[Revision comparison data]

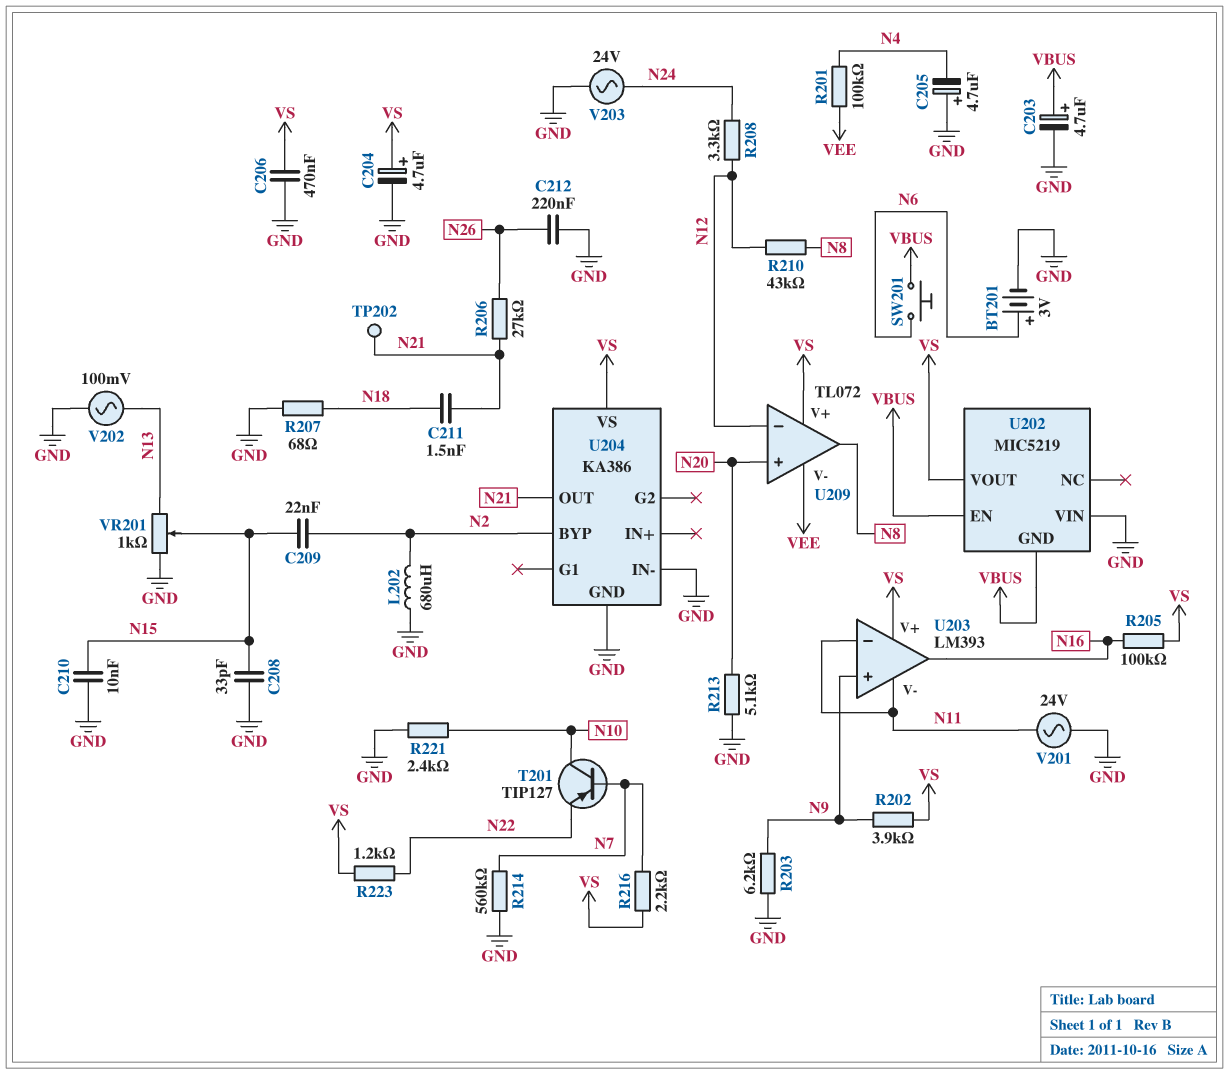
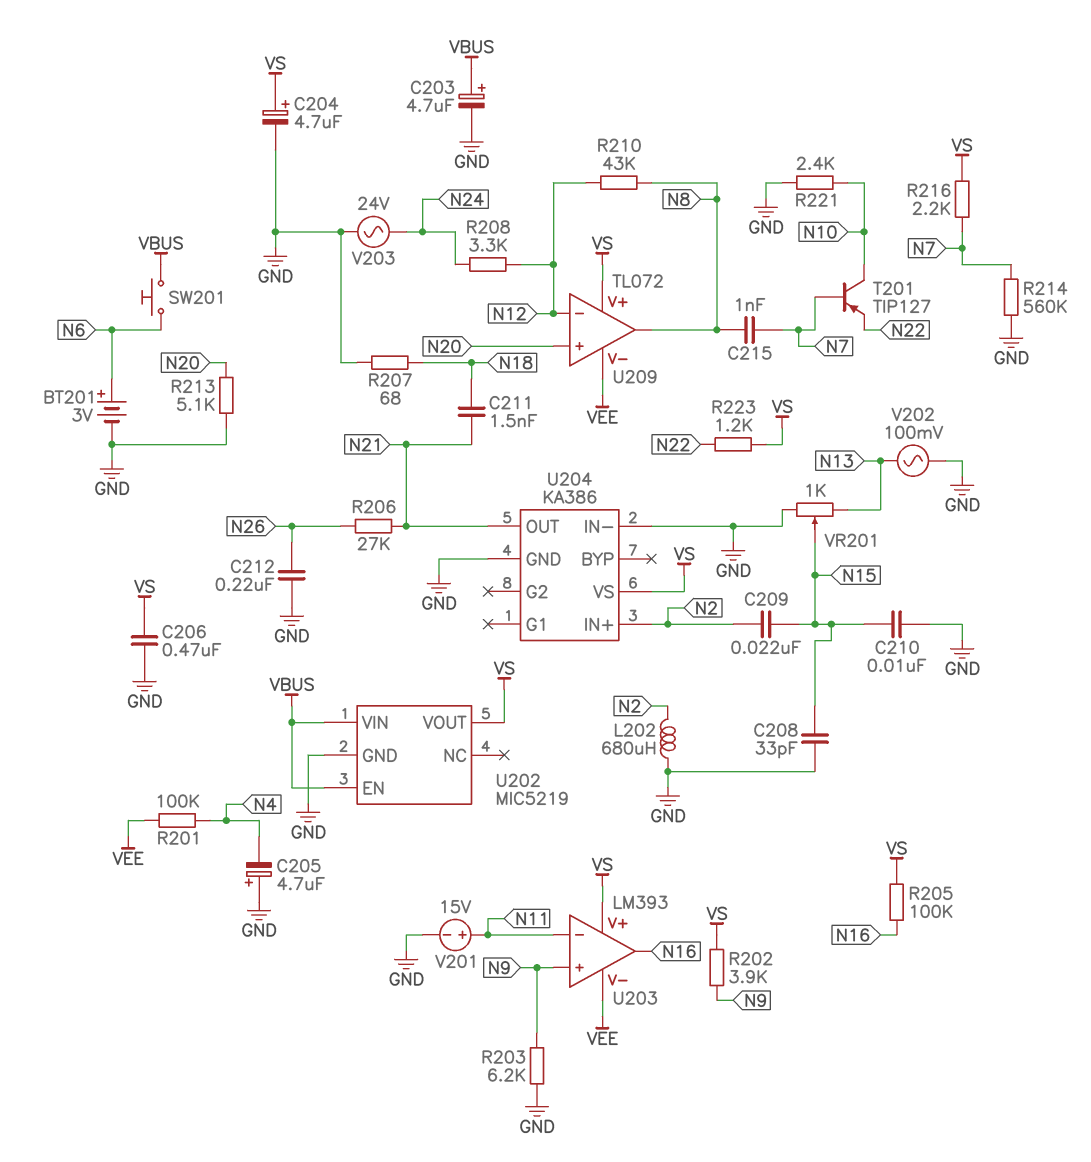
C215: none -> 1nF (N7, N8)
TP202: test point (N21) -> none
U202 pin GND: VBUS -> GND
U202 pin VIN: GND -> VBUS
U203 pin V-: N11 -> VEE
U204 pin BYP: N2 -> none
U204 pin IN+: none -> N2
V201: AC 24V (GND, N11) -> 15V (plus N11, minus GND)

• THE TASK
Above are the records; report each line in them that includes the word "VBUS".

• TASK OUTPUT
U202 pin GND: VBUS -> GND
U202 pin VIN: GND -> VBUS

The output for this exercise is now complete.